In the records below, some lines contain the word "cyan". Copy each of them.
┌─ Task input
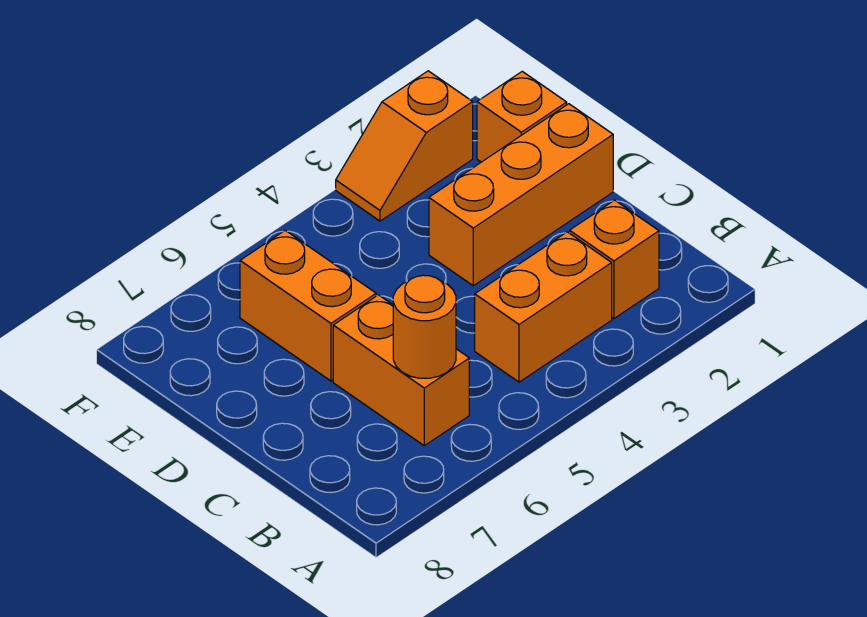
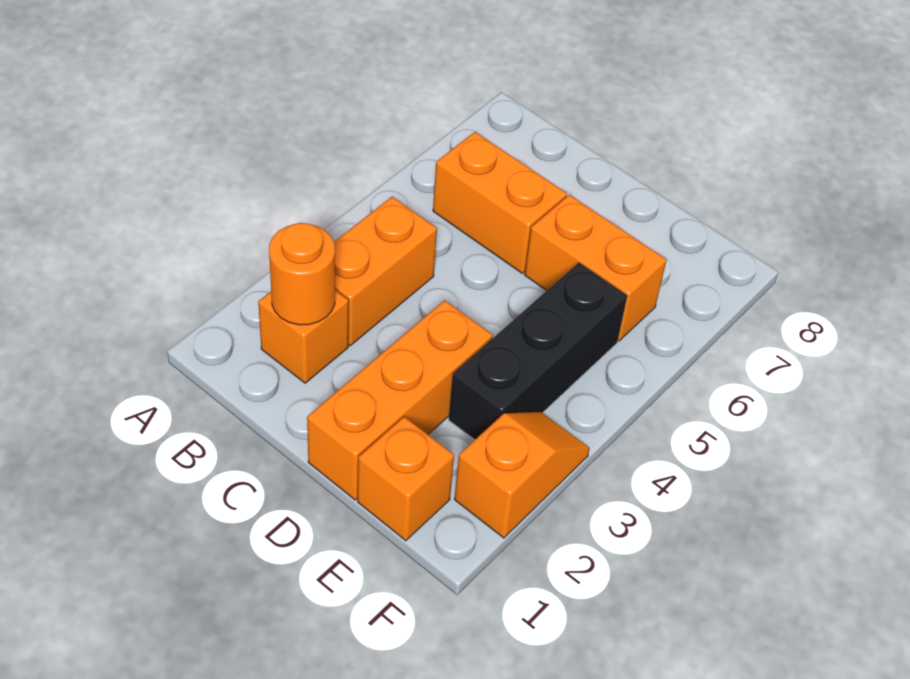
orange round brick B6 level 2 -> orange round brick B2 level 2
none -> black brick E3:E5 level 1

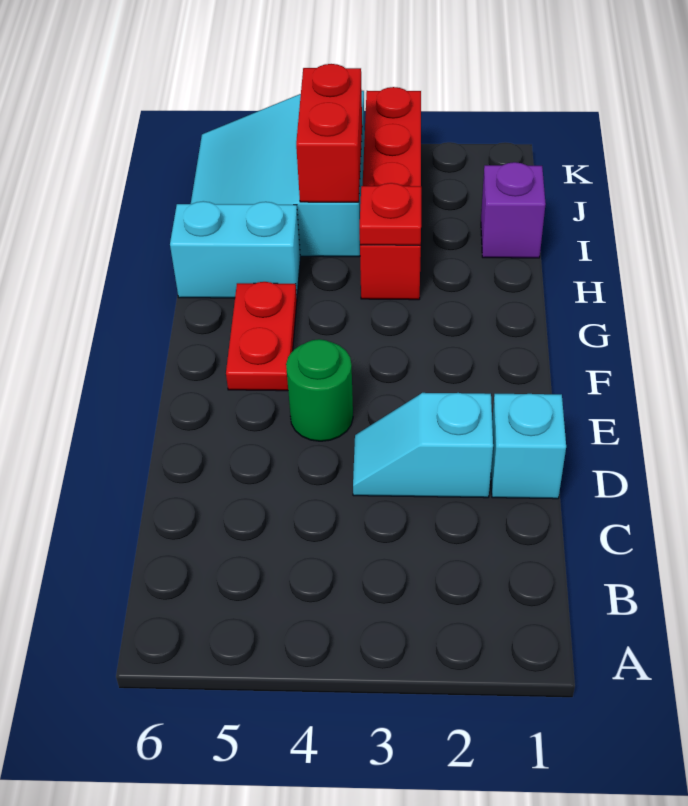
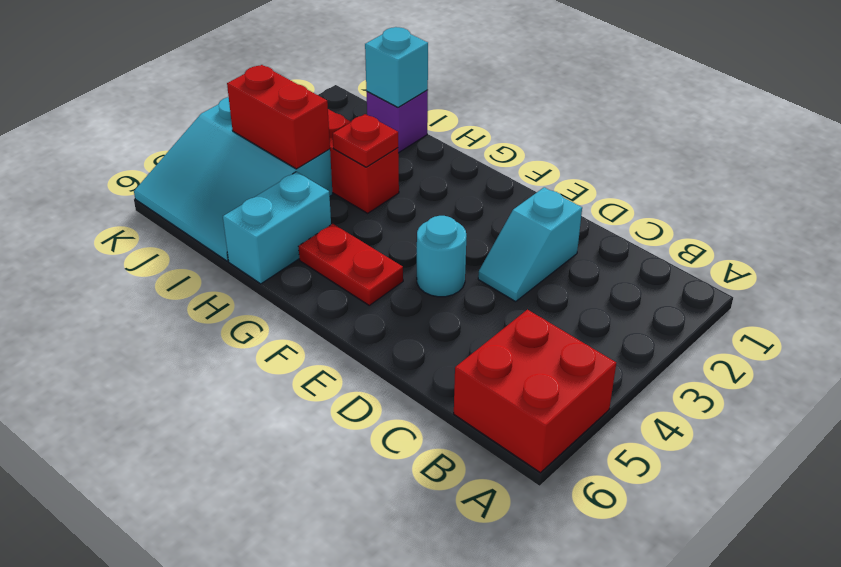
none -> red brick A5:B6 level 1
cyan brick D1 level 1 -> cyan brick I1 level 2
green round brick E4 level 1 -> cyan round brick E4 level 1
└─
*Response area:*
cyan brick D1 level 1 -> cyan brick I1 level 2
green round brick E4 level 1 -> cyan round brick E4 level 1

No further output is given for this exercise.